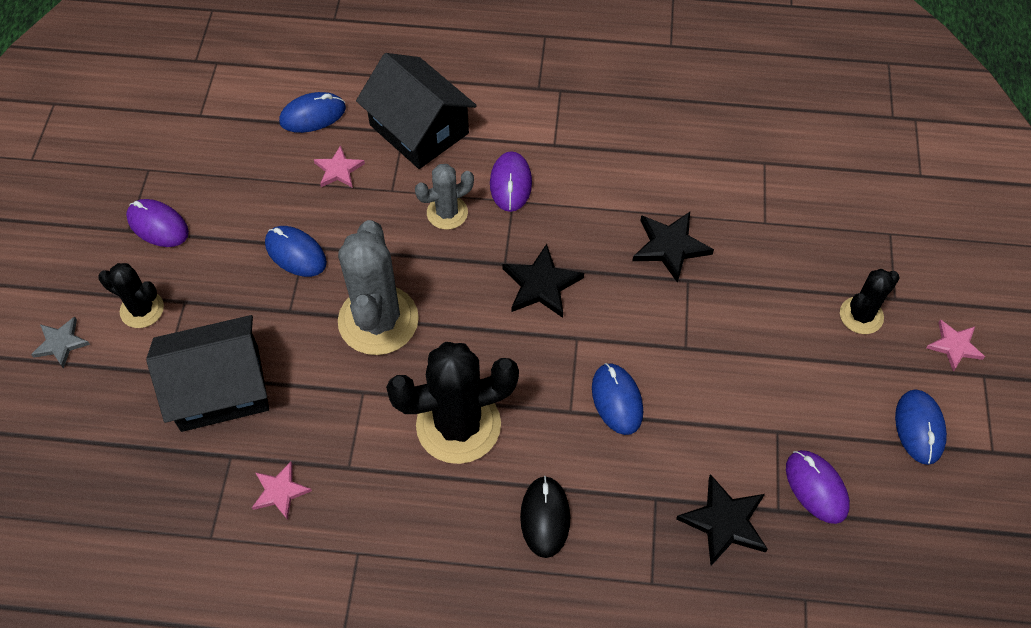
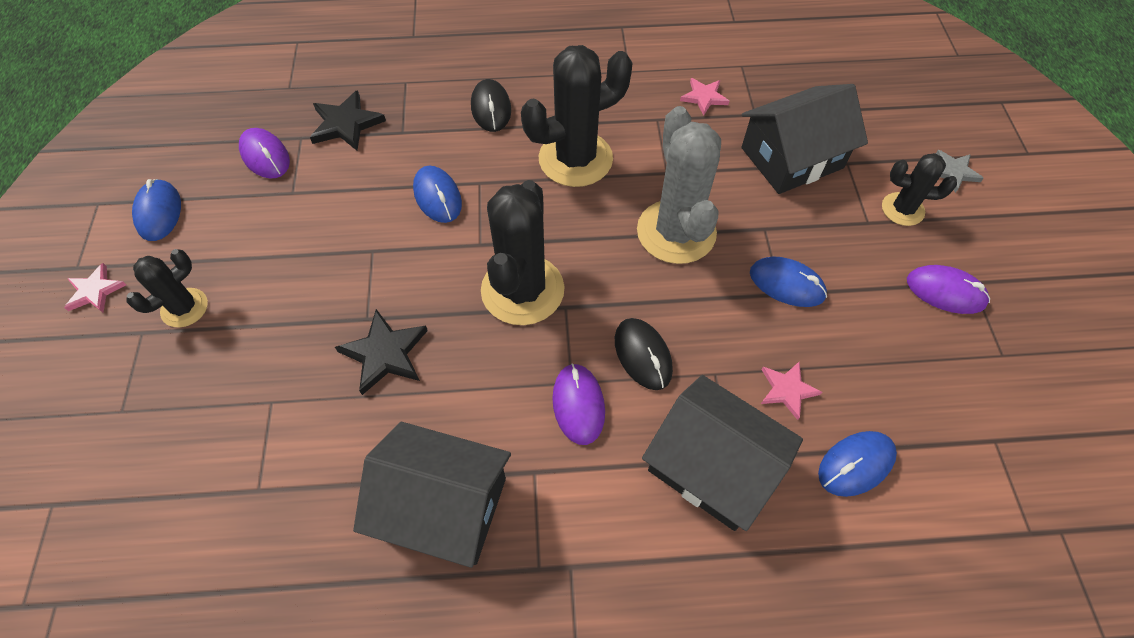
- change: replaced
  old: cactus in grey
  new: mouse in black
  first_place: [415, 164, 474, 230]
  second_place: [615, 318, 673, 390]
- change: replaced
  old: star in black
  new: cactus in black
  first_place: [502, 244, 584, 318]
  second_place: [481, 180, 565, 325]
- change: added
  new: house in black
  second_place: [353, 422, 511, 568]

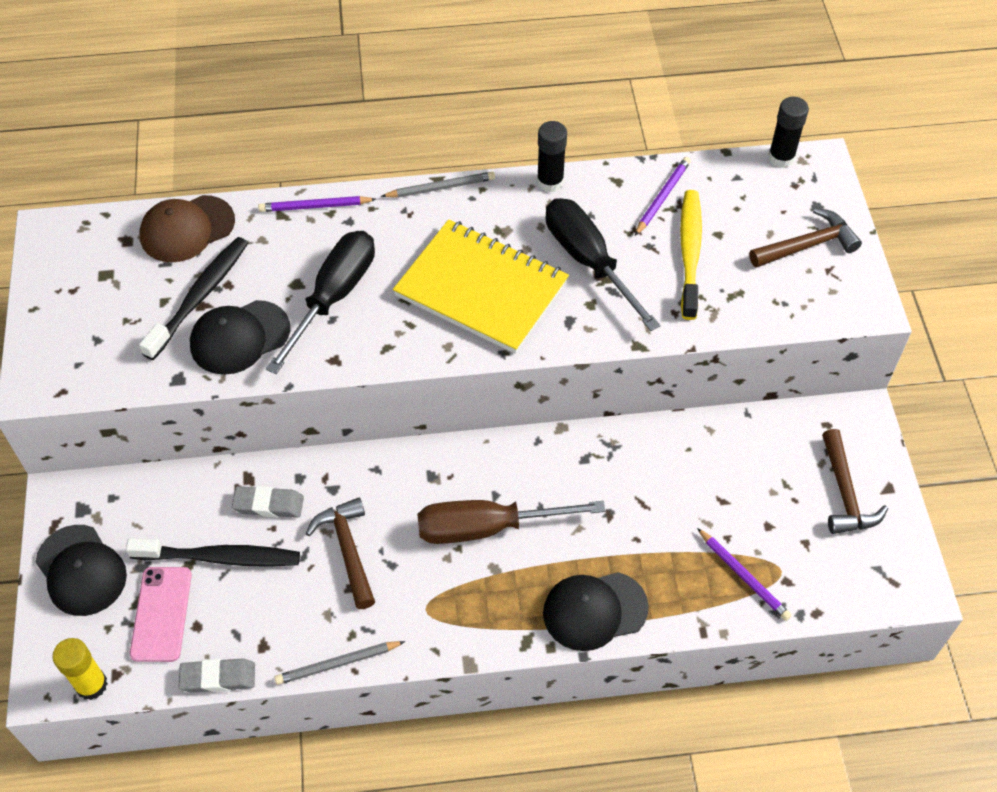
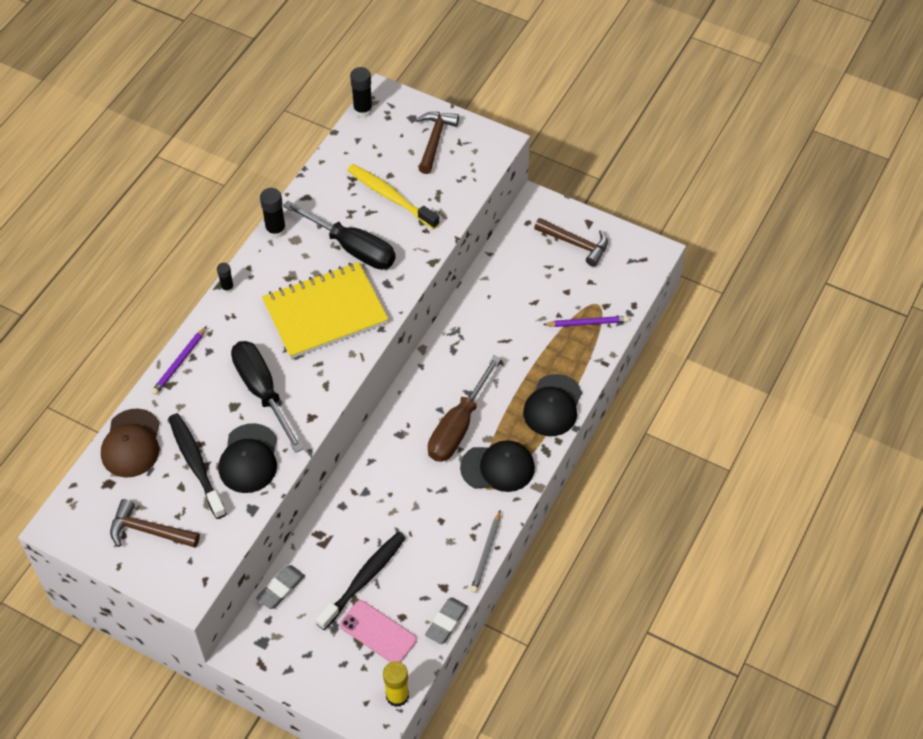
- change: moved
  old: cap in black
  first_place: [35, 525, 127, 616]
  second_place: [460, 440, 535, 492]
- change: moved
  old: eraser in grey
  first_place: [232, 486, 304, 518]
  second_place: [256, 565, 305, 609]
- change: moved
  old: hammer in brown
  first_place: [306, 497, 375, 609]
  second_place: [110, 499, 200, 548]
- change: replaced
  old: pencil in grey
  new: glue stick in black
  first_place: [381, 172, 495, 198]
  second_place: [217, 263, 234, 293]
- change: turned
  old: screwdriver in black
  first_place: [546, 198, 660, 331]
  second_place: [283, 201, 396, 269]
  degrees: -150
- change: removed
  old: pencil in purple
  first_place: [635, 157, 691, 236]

************

» YOUR GOAL: Please print exactly the lines running from the line with "new: mouse in black" through the final line of the material, and nothing more. Keep pictures out.

» WRITTEN REPLY:
  new: mouse in black
  first_place: [415, 164, 474, 230]
  second_place: [615, 318, 673, 390]
- change: replaced
  old: star in black
  new: cactus in black
  first_place: [502, 244, 584, 318]
  second_place: [481, 180, 565, 325]
- change: added
  new: house in black
  second_place: [353, 422, 511, 568]

- change: moved
  old: cap in black
  first_place: [35, 525, 127, 616]
  second_place: [460, 440, 535, 492]
- change: moved
  old: eraser in grey
  first_place: [232, 486, 304, 518]
  second_place: [256, 565, 305, 609]
- change: moved
  old: hammer in brown
  first_place: [306, 497, 375, 609]
  second_place: [110, 499, 200, 548]
- change: replaced
  old: pencil in grey
  new: glue stick in black
  first_place: [381, 172, 495, 198]
  second_place: [217, 263, 234, 293]
- change: turned
  old: screwdriver in black
  first_place: [546, 198, 660, 331]
  second_place: [283, 201, 396, 269]
  degrees: -150
- change: removed
  old: pencil in purple
  first_place: [635, 157, 691, 236]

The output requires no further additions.